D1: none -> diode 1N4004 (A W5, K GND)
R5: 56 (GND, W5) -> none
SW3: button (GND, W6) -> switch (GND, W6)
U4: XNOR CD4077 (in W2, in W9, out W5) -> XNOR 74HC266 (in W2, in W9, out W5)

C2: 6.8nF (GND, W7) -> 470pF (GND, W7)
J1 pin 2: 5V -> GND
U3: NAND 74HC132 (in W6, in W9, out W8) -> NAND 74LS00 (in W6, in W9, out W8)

▶ ASSIGNED TASK:
Give back the material above exactly as it was given.

▶ ANSWER BOX:
D1: none -> diode 1N4004 (A W5, K GND)
R5: 56 (GND, W5) -> none
SW3: button (GND, W6) -> switch (GND, W6)
U4: XNOR CD4077 (in W2, in W9, out W5) -> XNOR 74HC266 (in W2, in W9, out W5)

C2: 6.8nF (GND, W7) -> 470pF (GND, W7)
J1 pin 2: 5V -> GND
U3: NAND 74HC132 (in W6, in W9, out W8) -> NAND 74LS00 (in W6, in W9, out W8)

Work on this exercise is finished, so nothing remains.